### Task prompt
Setting pictures aside, output exactly the lines from the start of the records to the line with "(360, 186) = (356, 137): red nut -> none", that line included.

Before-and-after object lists

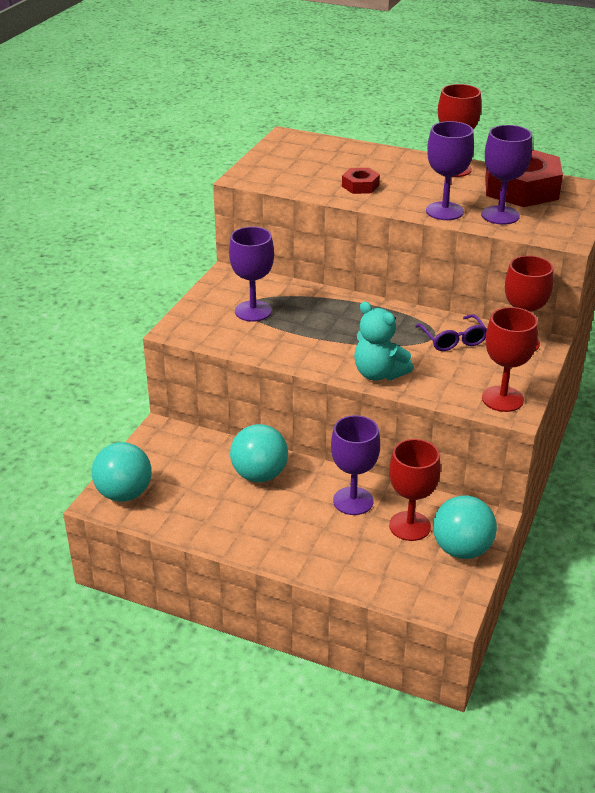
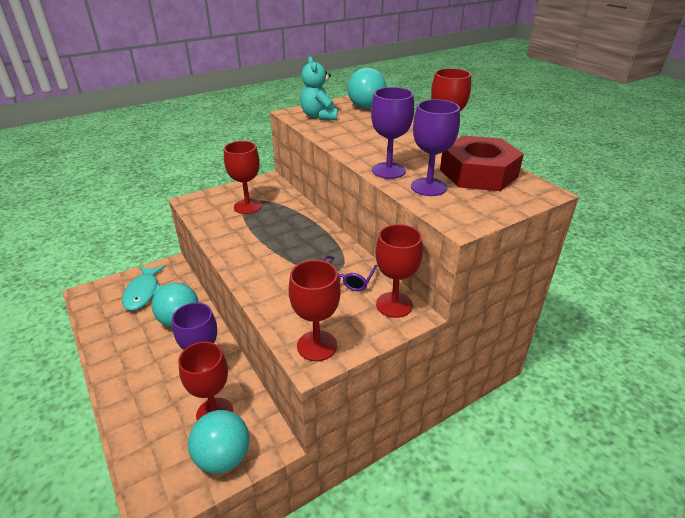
camera: 35 degrees right, 0 degrees up
(124, 494) = (101, 294): turquoise ball -> turquoise ball (366, 107)
(173, 469) = (143, 292): none -> turquoise fish
(253, 311) = (248, 206): purple goblet -> red goblet
(360, 186) = (356, 137): red nut -> none
(378, 374) = (259, 281): turquoise teddy bear -> turquoise teddy bear (319, 116)

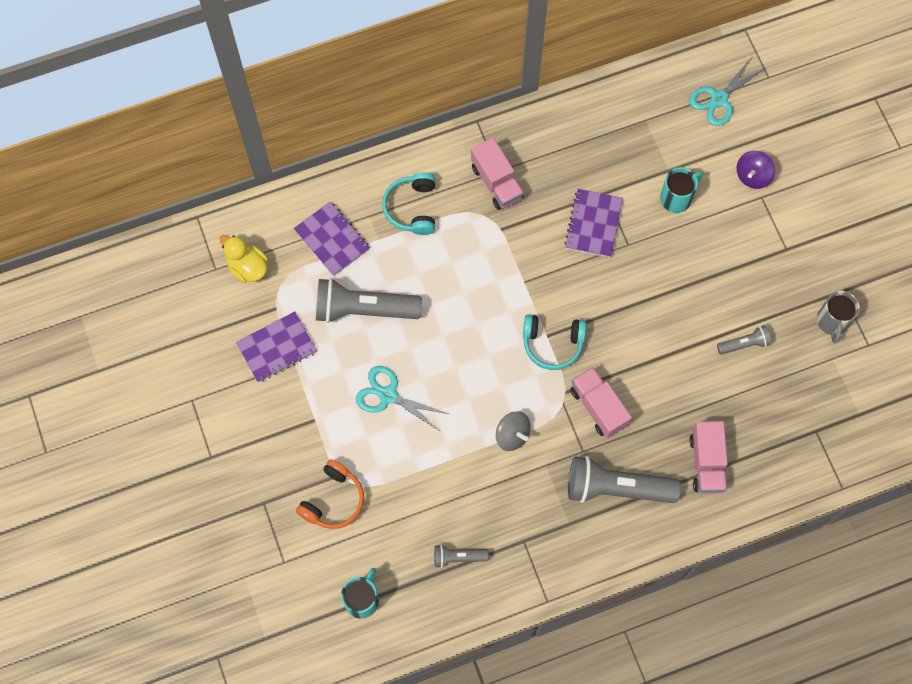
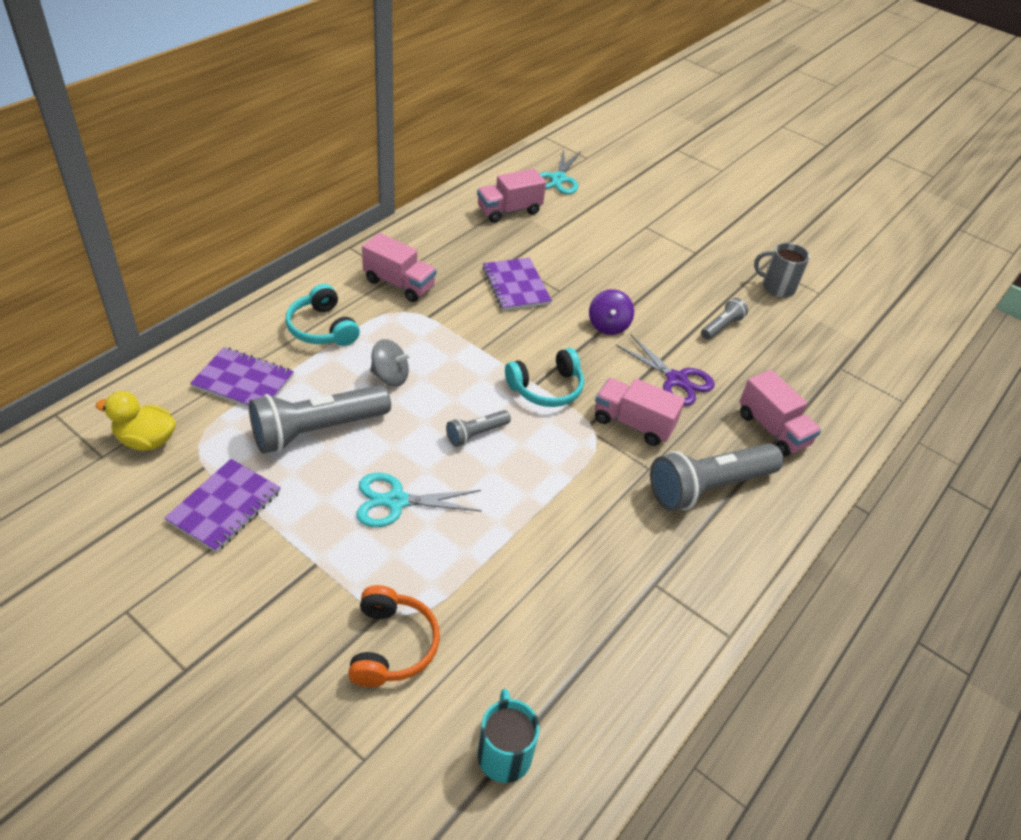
camera: 35 degrees left, 25 degrees down
(458, 557) = (592, 638): grey flashlight -> grey flashlight (476, 434)
(512, 435) = (564, 483): grey spinning top -> grey spinning top (390, 376)
(643, 126) = (509, 211): none -> pink truck
(663, 382) = (676, 380): none -> purple scissors
(677, 198) = (576, 247): turquoise mug -> none
(753, 176) = (627, 216): purple spinning top -> purple spinning top (608, 325)
(832, 322) = (777, 287): grey mug -> grey mug turned 135 degrees clockwise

### Output of the task
camera: 35 degrees right, 0 degrees up
(124, 494) = (101, 294): turquoise ball -> turquoise ball (366, 107)
(173, 469) = (143, 292): none -> turquoise fish
(253, 311) = (248, 206): purple goblet -> red goblet
(360, 186) = (356, 137): red nut -> none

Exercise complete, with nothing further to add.